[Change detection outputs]
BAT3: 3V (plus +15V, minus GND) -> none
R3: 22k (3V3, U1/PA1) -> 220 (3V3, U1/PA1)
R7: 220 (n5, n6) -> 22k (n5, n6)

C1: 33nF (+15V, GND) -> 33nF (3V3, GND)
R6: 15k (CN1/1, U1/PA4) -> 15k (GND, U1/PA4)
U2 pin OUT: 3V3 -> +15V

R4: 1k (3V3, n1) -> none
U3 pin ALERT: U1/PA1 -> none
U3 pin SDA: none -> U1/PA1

* * *

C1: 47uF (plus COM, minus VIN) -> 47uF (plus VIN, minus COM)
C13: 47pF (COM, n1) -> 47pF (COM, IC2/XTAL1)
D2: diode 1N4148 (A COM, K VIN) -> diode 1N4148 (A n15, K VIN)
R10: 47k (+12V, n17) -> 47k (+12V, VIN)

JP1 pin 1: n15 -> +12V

---

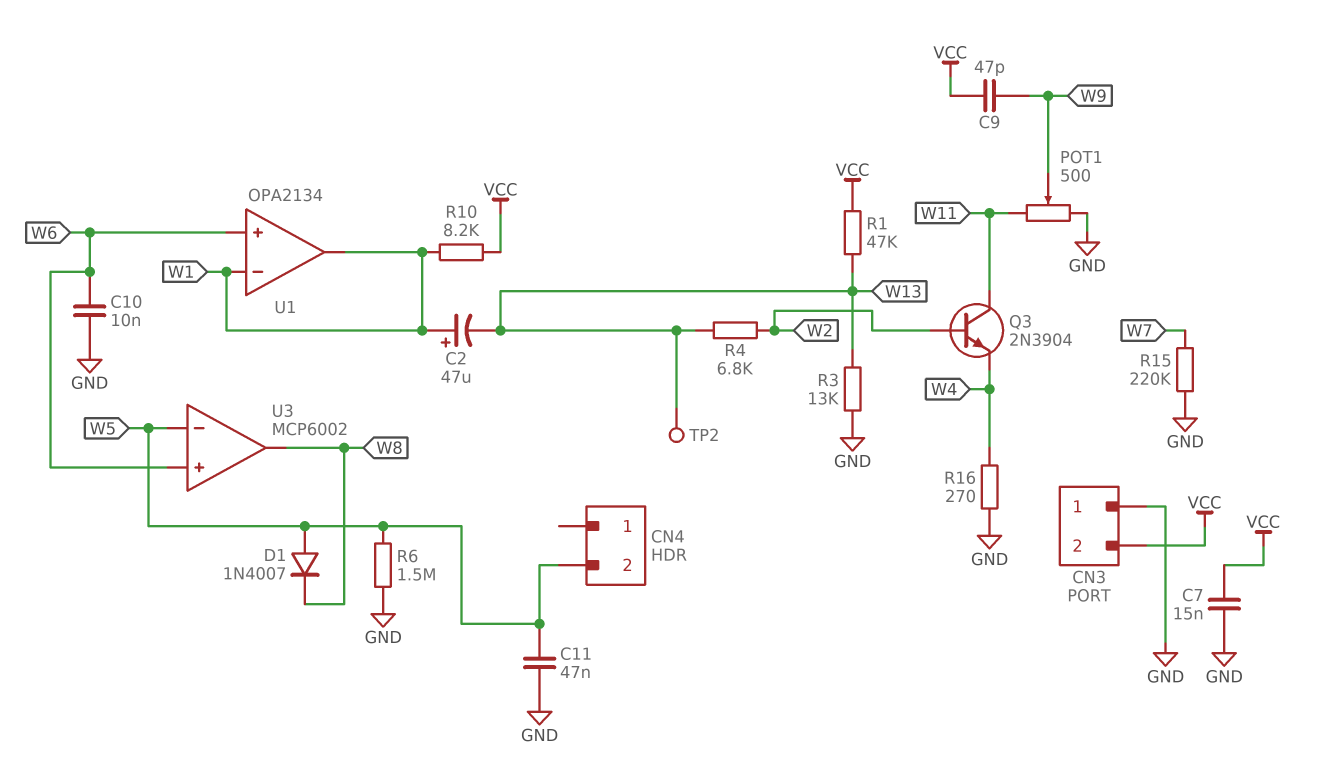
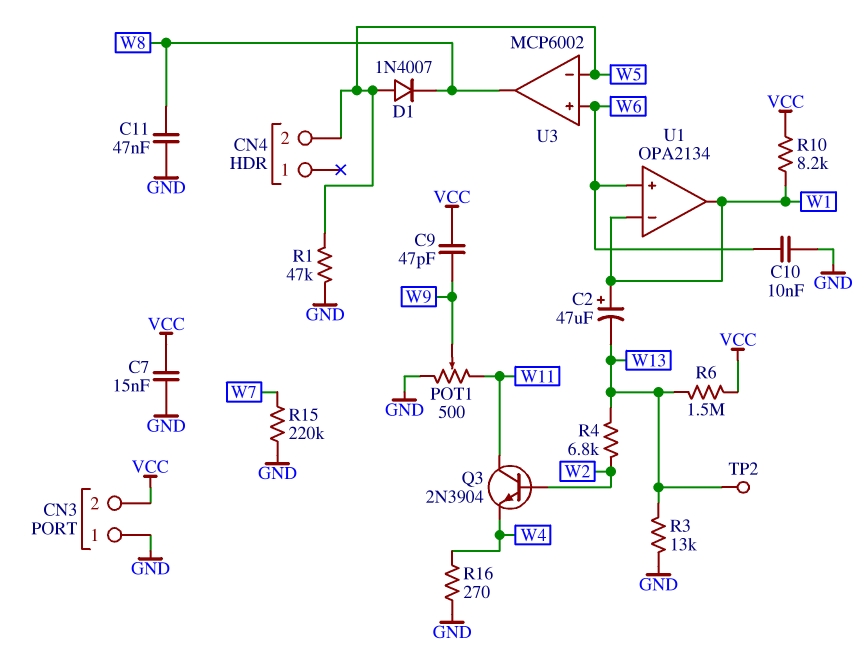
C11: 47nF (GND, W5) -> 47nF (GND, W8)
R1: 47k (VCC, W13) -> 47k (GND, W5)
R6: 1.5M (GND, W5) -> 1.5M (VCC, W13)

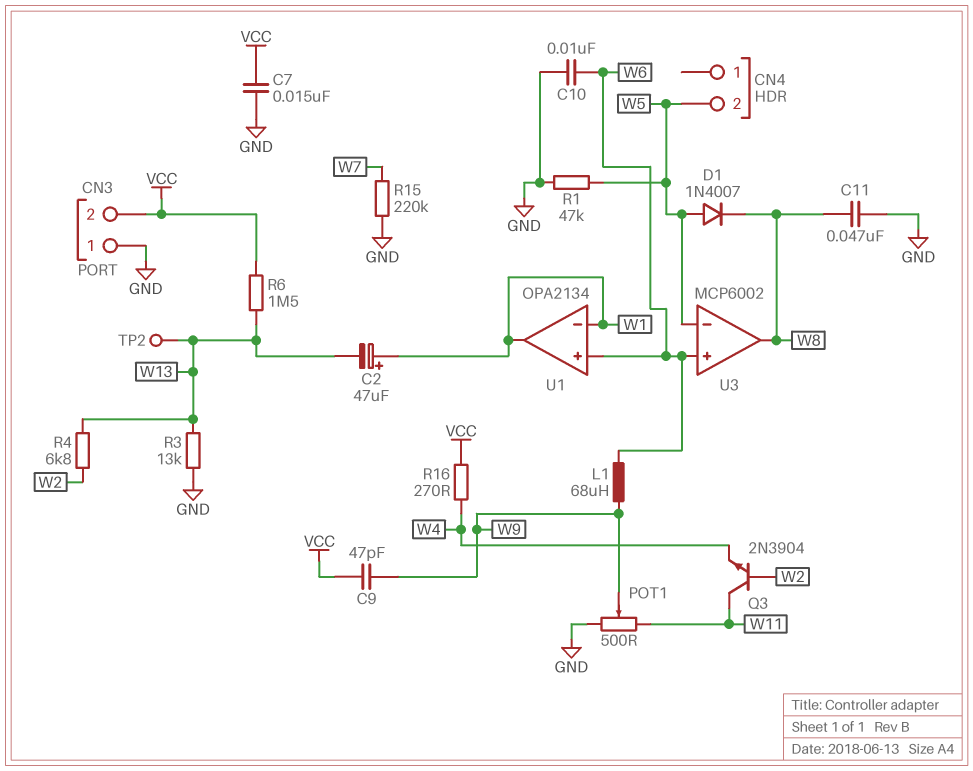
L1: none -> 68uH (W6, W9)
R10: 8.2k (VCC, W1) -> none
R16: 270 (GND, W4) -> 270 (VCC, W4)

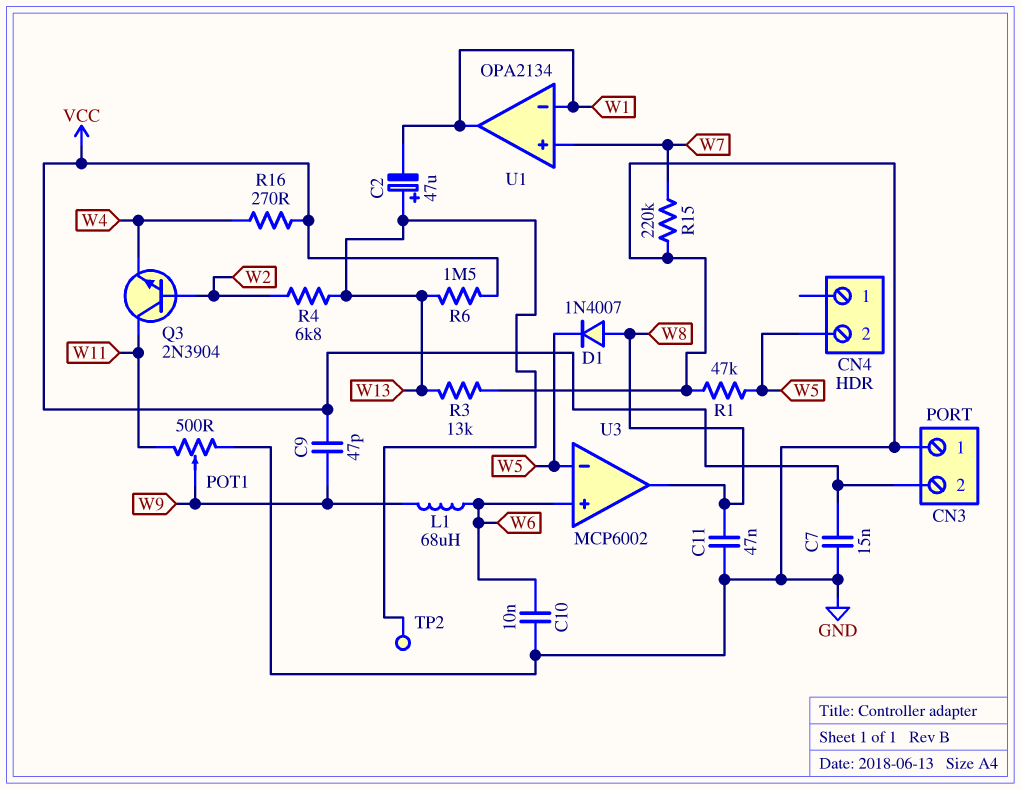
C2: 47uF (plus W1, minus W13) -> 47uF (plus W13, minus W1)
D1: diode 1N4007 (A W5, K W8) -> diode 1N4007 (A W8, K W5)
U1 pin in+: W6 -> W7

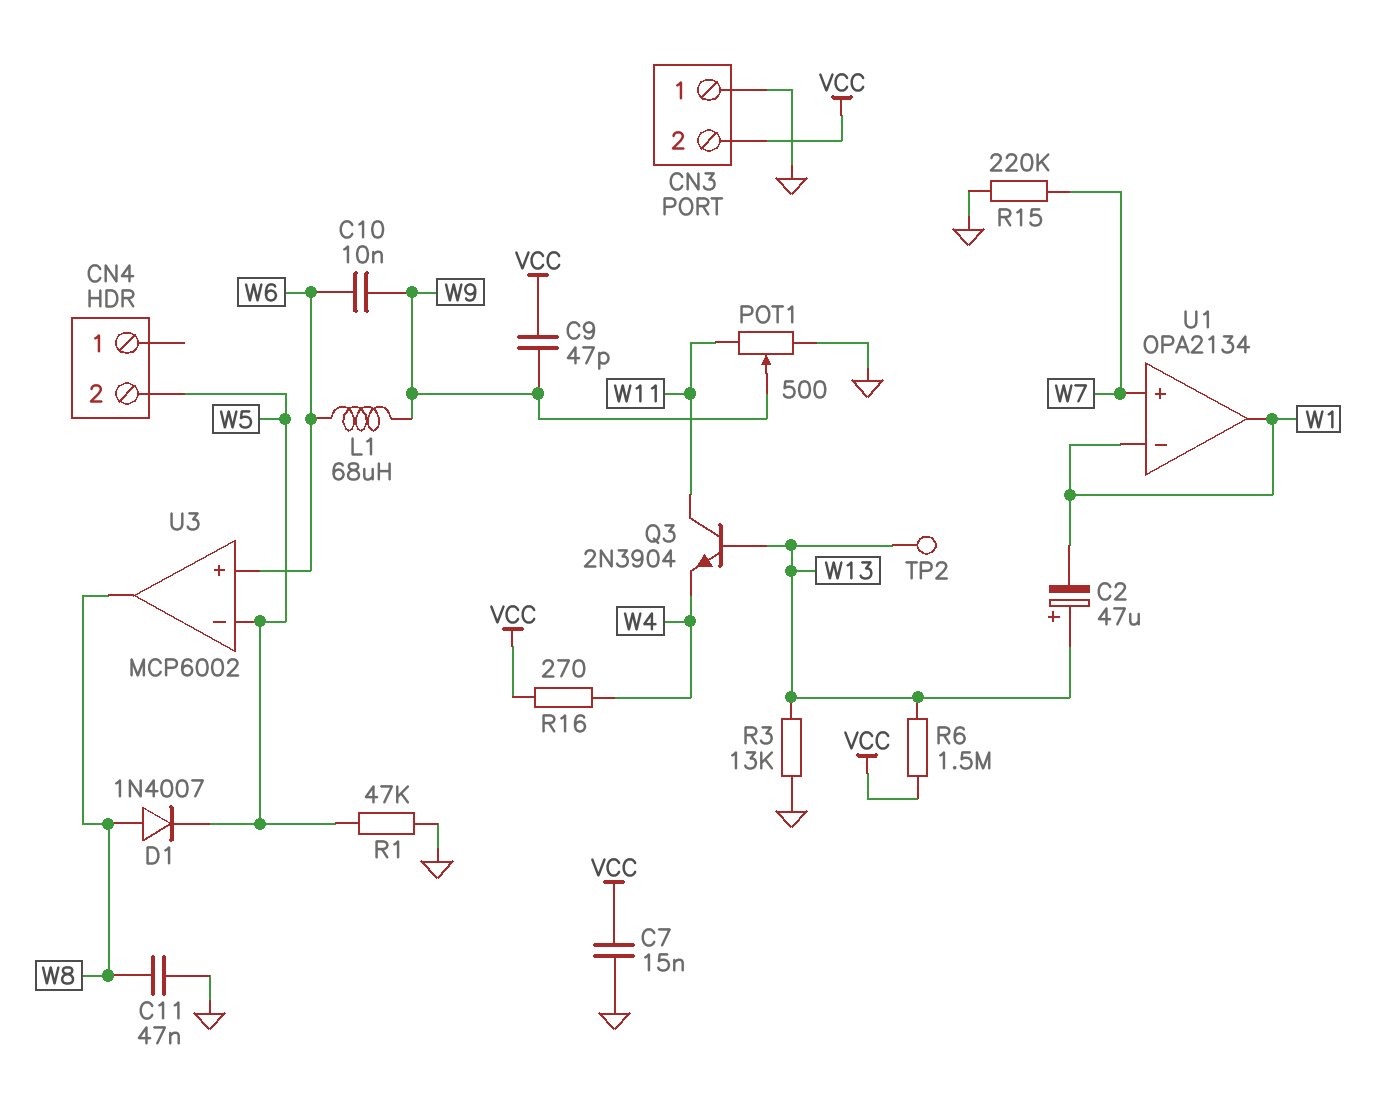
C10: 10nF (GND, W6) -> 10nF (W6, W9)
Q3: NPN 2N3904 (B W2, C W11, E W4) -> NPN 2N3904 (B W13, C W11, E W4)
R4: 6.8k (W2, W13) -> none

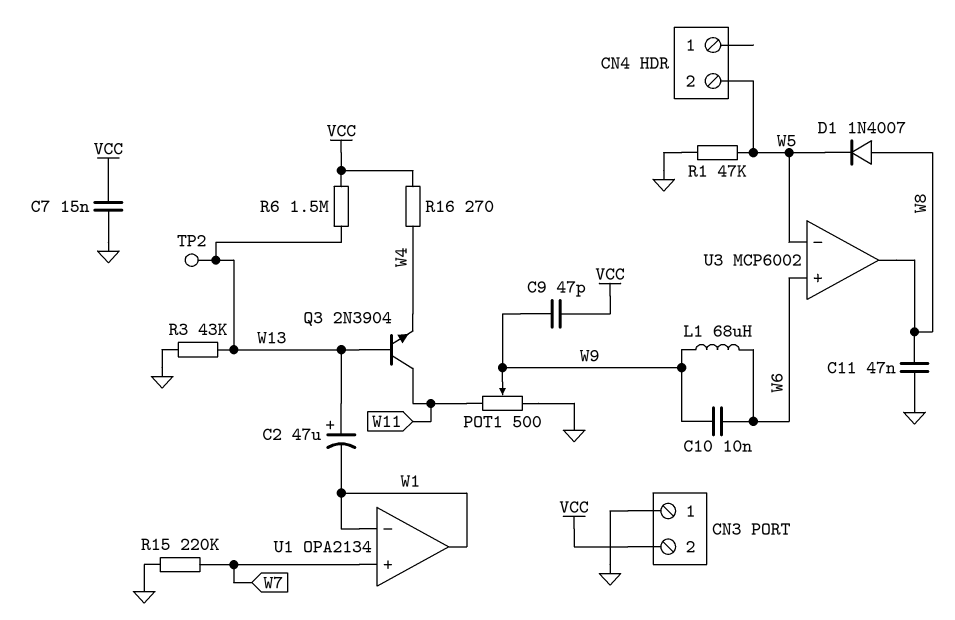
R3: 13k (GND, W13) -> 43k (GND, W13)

### Task statement
If a line in the records above has the word "diode", copy it.

### Written answer
D2: diode 1N4148 (A COM, K VIN) -> diode 1N4148 (A n15, K VIN)
D1: diode 1N4007 (A W5, K W8) -> diode 1N4007 (A W8, K W5)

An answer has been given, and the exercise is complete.